# YOUR ASSIGNMENT:
Although the records contain pictures, the copy should leave them out and match everything else exactly.

# SOURCE MATERIAL:
= Beginning of Section =
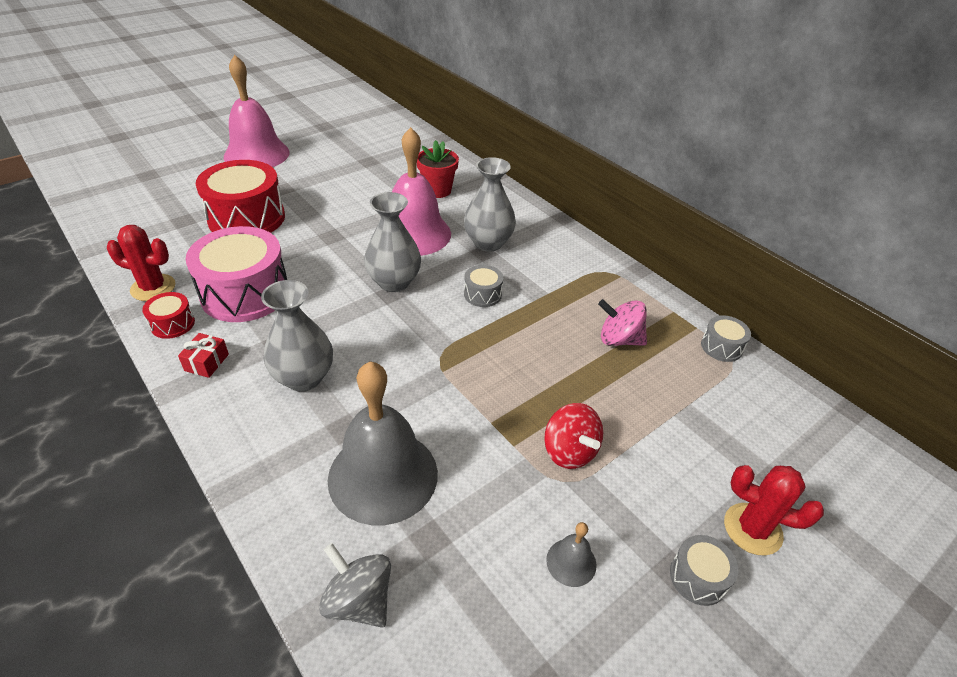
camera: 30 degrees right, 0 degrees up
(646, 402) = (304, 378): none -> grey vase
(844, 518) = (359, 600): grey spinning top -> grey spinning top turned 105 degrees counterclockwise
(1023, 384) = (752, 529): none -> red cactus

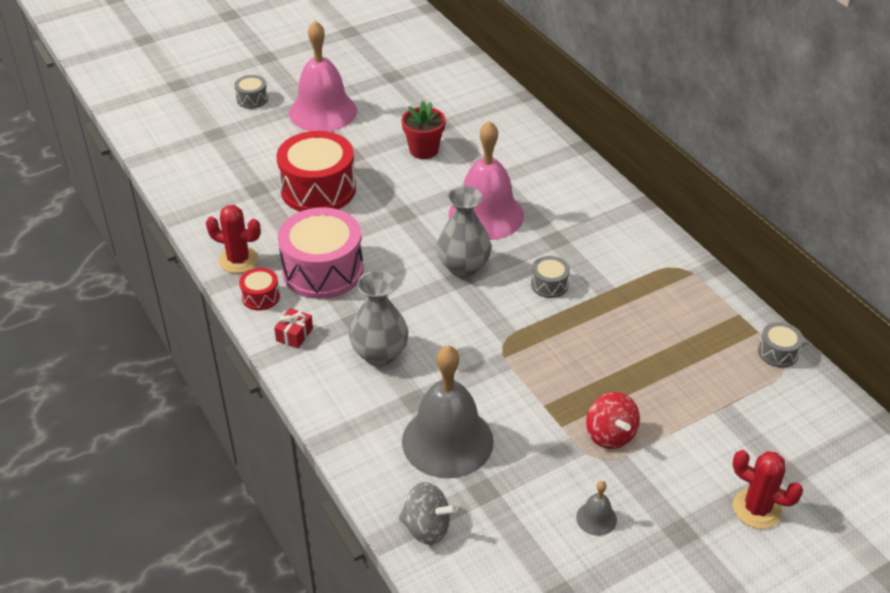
camera: 10 degrees right, 0 degrees up
(359, 600) = (426, 528): grey spinning top -> grey spinning top turned 150 degrees clockwise
(437, 190) = (513, 164): red flower pot -> red flower pot (424, 150)
(488, 243) = (561, 229): grey vase -> none
(619, 339) = (677, 338): pink spinning top -> none
(698, 577) = (699, 539): grey drum -> grey drum (252, 99)

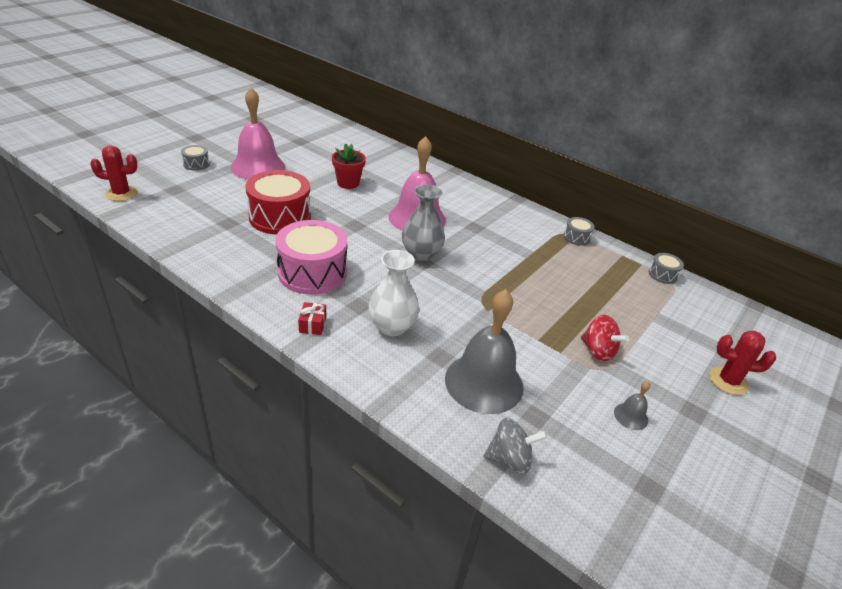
camera: 25 degrees left, 5 degrees down
(238, 260) = (236, 276): red cactus -> red cactus (121, 194)
(261, 297) = (269, 300): red drum -> none
(380, 354) = (392, 326): grey vase -> white vase
(549, 285) = (489, 256): grey drum -> grey drum (576, 237)

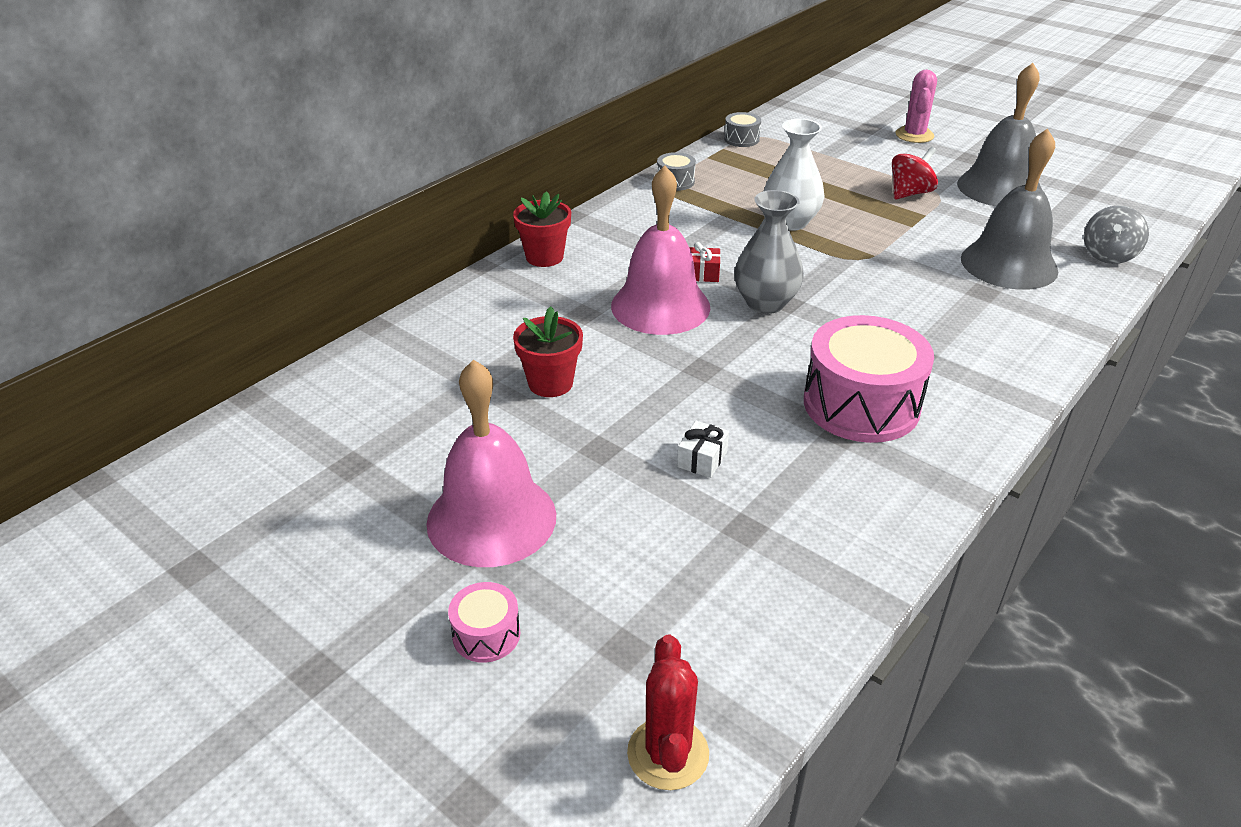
camera: 85 degrees left, 0 degrees up
(196, 164) = (486, 634): grey drum -> pink drum
(280, 217) = (702, 459): red drum -> white gift
(312, 324) = (985, 394): red gift -> red gift (701, 274)
(392, 326) = (949, 327): white vase -> white vase (790, 222)
(467, 187) = (544, 257): none -> red flower pot
(510, 459) = (1108, 255): grey spinning top -> grey spinning top turned 150 degrees counterclockwise
(631, 416) = (999, 188): grey bell -> grey bell, size x2.40
(728, 381) = (914, 135): red cactus -> pink cactus

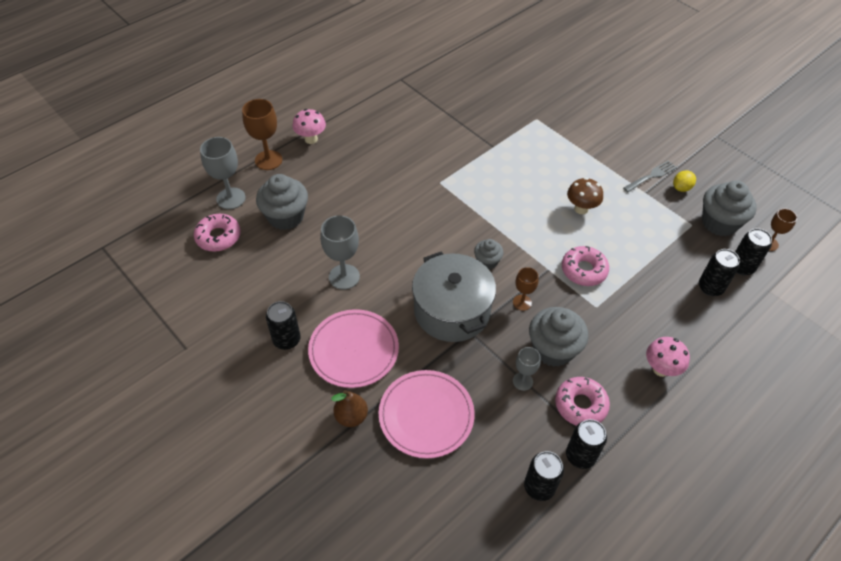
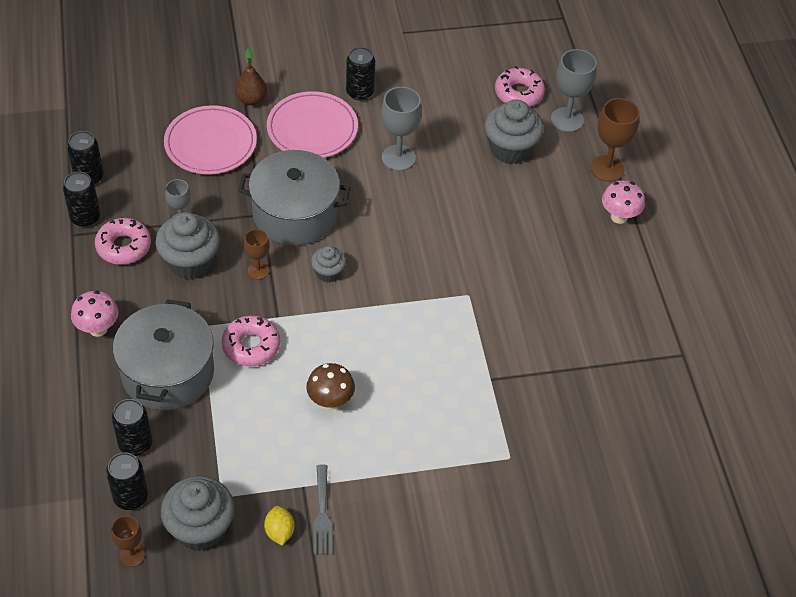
camera: 120 degrees right, 0 degrees up
(648, 303) = (167, 372): none -> grey pot

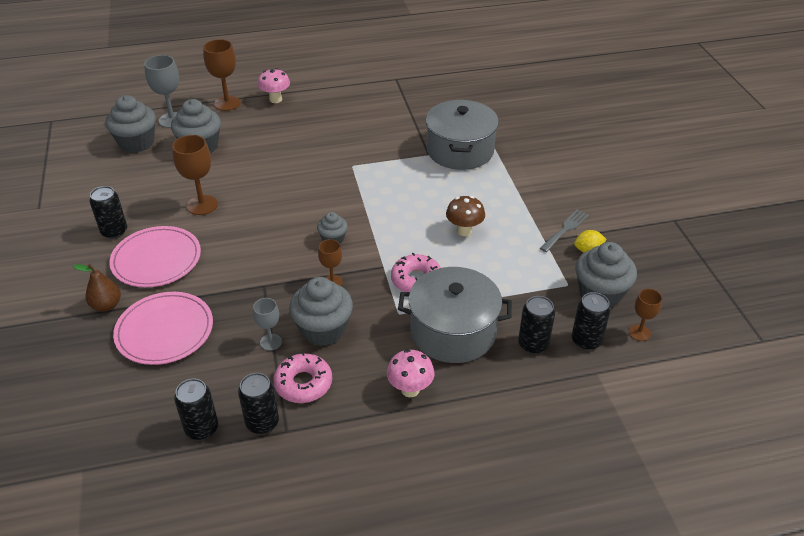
camera: 90 degrees left, 10 degrees down
(295, 214) = (264, 264): grey pot -> grey pot (460, 150)
(322, 514) = (565, 229): grey fork -> grey fork turned 45 degrees counterclockwise
(398, 158) = (202, 205): grey goblet -> brown goblet
(519, 93) = (137, 143): pink donut -> grey cupcake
= End of Section =
# EXERCISE RESPONSE:
camera: 30 degrees right, 0 degrees up
(646, 402) = (304, 378): none -> grey vase
(844, 518) = (359, 600): grey spinning top -> grey spinning top turned 105 degrees counterclockwise
(1023, 384) = (752, 529): none -> red cactus

camera: 10 degrees right, 0 degrees up
(359, 600) = (426, 528): grey spinning top -> grey spinning top turned 150 degrees clockwise
(437, 190) = (513, 164): red flower pot -> red flower pot (424, 150)
(488, 243) = (561, 229): grey vase -> none
(619, 339) = (677, 338): pink spinning top -> none
(698, 577) = (699, 539): grey drum -> grey drum (252, 99)

camera: 25 degrees left, 5 degrees down
(238, 260) = (236, 276): red cactus -> red cactus (121, 194)
(261, 297) = (269, 300): red drum -> none
(380, 354) = (392, 326): grey vase -> white vase
(549, 285) = (489, 256): grey drum -> grey drum (576, 237)

camera: 85 degrees left, 0 degrees up
(196, 164) = (486, 634): grey drum -> pink drum
(280, 217) = (702, 459): red drum -> white gift
(312, 324) = (985, 394): red gift -> red gift (701, 274)
(392, 326) = (949, 327): white vase -> white vase (790, 222)
(467, 187) = (544, 257): none -> red flower pot
(510, 459) = (1108, 255): grey spinning top -> grey spinning top turned 150 degrees counterclockwise
(631, 416) = (999, 188): grey bell -> grey bell, size x2.40
(728, 381) = (914, 135): red cactus -> pink cactus

camera: 120 degrees right, 0 degrees up
(648, 303) = (167, 372): none -> grey pot

camera: 90 degrees left, 10 degrees down
(295, 214) = (264, 264): grey pot -> grey pot (460, 150)
(322, 514) = (565, 229): grey fork -> grey fork turned 45 degrees counterclockwise
(398, 158) = (202, 205): grey goblet -> brown goblet
(519, 93) = (137, 143): pink donut -> grey cupcake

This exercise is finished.